### Task:
Starting at the line with "blue lamp: 3 -> 5" and going on through the line with "yellow cone: 7 -> 9", reproduce each line in the records below exactly and nothing more.

········

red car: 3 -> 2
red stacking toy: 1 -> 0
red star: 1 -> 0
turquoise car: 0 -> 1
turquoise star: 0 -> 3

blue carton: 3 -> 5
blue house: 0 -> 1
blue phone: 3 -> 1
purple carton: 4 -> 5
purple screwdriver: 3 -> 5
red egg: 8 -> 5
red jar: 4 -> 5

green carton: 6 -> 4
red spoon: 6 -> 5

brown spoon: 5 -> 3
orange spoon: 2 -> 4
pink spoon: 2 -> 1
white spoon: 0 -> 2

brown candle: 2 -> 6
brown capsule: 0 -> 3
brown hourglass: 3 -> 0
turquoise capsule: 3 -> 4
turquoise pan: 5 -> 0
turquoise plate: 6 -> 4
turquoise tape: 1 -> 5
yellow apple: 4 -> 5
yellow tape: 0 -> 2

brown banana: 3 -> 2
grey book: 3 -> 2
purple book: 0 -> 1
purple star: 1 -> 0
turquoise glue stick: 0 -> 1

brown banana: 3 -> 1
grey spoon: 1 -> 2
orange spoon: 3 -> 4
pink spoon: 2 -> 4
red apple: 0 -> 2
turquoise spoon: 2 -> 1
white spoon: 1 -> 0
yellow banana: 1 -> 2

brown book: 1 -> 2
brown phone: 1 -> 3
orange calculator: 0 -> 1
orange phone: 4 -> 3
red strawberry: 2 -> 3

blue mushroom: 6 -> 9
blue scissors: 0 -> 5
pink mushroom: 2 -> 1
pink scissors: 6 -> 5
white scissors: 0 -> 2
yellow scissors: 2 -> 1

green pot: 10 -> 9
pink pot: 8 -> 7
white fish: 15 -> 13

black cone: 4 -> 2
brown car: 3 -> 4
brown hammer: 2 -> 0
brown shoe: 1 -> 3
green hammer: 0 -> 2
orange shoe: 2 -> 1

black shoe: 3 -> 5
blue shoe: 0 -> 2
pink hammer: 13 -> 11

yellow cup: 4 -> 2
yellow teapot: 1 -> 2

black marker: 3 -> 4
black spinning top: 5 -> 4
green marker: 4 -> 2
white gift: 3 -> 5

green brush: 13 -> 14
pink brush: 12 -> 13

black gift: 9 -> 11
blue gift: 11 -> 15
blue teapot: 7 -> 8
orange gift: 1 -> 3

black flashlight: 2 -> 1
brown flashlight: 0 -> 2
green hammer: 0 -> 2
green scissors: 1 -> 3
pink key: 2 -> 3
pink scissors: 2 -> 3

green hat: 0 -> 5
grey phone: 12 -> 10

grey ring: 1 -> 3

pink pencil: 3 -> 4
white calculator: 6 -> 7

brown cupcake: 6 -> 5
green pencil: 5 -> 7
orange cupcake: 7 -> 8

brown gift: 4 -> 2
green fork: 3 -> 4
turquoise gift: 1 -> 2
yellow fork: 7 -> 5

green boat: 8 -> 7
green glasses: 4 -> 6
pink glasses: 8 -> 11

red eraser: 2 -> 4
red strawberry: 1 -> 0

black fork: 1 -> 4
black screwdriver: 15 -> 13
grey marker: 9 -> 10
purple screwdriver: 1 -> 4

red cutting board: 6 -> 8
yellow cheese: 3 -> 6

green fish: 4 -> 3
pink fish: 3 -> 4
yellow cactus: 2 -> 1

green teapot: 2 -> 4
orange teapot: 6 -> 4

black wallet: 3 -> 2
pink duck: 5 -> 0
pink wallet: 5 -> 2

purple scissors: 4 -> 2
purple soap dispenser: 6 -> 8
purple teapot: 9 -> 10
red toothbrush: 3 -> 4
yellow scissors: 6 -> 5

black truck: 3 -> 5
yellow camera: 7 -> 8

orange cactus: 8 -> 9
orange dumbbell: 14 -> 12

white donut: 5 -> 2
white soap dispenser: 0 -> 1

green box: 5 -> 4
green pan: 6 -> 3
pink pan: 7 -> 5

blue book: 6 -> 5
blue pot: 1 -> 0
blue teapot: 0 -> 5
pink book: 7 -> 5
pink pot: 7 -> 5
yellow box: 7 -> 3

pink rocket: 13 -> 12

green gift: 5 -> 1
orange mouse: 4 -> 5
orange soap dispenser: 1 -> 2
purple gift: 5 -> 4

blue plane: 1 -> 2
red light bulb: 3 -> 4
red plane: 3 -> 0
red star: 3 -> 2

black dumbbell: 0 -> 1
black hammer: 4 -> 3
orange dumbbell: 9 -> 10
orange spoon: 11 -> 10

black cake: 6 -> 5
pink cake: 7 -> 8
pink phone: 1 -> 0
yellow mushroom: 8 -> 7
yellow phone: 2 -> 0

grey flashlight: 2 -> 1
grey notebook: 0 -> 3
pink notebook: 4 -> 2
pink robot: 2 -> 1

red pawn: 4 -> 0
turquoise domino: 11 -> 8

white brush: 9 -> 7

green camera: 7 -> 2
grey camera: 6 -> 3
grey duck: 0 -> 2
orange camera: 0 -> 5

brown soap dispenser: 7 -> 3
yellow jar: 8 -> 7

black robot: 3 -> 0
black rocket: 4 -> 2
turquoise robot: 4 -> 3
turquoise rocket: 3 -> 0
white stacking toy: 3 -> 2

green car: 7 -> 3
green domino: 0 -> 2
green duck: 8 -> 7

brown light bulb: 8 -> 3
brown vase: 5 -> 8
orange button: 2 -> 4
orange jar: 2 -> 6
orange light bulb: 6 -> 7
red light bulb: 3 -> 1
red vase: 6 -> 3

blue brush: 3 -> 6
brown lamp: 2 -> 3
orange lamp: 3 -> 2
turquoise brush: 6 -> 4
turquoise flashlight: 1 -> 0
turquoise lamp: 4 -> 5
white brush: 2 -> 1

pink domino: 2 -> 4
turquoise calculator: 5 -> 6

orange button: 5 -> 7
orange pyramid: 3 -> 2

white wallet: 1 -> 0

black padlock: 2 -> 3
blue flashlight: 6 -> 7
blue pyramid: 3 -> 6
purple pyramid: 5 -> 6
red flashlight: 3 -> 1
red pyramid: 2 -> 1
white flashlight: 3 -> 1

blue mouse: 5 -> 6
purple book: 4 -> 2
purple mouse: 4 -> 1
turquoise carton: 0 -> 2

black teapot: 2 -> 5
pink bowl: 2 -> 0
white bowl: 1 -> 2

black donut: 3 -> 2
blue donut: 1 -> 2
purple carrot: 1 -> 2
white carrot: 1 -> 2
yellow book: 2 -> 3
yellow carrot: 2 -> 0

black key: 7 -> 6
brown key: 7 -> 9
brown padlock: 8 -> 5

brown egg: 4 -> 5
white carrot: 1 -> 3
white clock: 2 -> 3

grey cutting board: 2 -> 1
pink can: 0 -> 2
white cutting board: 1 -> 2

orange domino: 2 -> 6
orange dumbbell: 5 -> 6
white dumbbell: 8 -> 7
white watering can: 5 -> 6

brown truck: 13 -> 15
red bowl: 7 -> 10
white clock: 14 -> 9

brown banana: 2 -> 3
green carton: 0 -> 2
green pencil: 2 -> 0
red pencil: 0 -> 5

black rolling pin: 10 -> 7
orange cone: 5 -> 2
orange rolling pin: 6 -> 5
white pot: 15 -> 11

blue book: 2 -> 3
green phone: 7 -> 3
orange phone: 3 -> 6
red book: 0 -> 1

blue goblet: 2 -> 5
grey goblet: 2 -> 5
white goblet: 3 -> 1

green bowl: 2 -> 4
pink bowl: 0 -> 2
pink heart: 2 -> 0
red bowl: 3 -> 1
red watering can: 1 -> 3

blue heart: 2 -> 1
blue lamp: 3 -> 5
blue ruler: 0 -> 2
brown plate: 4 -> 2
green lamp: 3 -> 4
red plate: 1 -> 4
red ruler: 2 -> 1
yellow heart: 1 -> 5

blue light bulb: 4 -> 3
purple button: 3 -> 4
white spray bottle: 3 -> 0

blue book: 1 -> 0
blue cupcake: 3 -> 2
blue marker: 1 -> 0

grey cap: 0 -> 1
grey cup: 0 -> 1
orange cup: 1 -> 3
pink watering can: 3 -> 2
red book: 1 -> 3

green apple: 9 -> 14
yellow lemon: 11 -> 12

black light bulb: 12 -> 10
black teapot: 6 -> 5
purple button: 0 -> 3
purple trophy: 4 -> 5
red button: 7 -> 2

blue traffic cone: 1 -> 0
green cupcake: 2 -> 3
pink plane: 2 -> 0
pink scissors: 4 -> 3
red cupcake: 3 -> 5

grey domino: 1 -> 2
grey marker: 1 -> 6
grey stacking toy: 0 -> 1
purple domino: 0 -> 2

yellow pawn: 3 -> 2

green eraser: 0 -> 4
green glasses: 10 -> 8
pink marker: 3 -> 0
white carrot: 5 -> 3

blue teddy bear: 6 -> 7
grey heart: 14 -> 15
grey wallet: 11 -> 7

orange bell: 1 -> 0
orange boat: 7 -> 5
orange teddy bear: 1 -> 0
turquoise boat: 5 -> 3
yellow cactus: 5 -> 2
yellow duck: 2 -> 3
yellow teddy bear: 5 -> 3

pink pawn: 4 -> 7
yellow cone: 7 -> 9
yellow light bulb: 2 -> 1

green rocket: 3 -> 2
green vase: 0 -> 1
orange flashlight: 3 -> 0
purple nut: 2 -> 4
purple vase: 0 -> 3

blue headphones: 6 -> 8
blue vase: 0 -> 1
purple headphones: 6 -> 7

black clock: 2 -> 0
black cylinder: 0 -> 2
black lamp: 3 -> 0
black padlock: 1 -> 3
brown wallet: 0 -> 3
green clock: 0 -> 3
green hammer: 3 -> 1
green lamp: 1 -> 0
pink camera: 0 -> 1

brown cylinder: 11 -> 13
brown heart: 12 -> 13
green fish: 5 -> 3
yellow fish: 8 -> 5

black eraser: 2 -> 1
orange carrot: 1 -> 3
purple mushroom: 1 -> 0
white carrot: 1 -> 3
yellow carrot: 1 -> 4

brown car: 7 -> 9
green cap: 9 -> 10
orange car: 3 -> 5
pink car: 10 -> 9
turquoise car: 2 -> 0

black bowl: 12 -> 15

········

### Written answer:
blue lamp: 3 -> 5
blue ruler: 0 -> 2
brown plate: 4 -> 2
green lamp: 3 -> 4
red plate: 1 -> 4
red ruler: 2 -> 1
yellow heart: 1 -> 5

blue light bulb: 4 -> 3
purple button: 3 -> 4
white spray bottle: 3 -> 0

blue book: 1 -> 0
blue cupcake: 3 -> 2
blue marker: 1 -> 0

grey cap: 0 -> 1
grey cup: 0 -> 1
orange cup: 1 -> 3
pink watering can: 3 -> 2
red book: 1 -> 3

green apple: 9 -> 14
yellow lemon: 11 -> 12

black light bulb: 12 -> 10
black teapot: 6 -> 5
purple button: 0 -> 3
purple trophy: 4 -> 5
red button: 7 -> 2

blue traffic cone: 1 -> 0
green cupcake: 2 -> 3
pink plane: 2 -> 0
pink scissors: 4 -> 3
red cupcake: 3 -> 5

grey domino: 1 -> 2
grey marker: 1 -> 6
grey stacking toy: 0 -> 1
purple domino: 0 -> 2

yellow pawn: 3 -> 2

green eraser: 0 -> 4
green glasses: 10 -> 8
pink marker: 3 -> 0
white carrot: 5 -> 3

blue teddy bear: 6 -> 7
grey heart: 14 -> 15
grey wallet: 11 -> 7

orange bell: 1 -> 0
orange boat: 7 -> 5
orange teddy bear: 1 -> 0
turquoise boat: 5 -> 3
yellow cactus: 5 -> 2
yellow duck: 2 -> 3
yellow teddy bear: 5 -> 3

pink pawn: 4 -> 7
yellow cone: 7 -> 9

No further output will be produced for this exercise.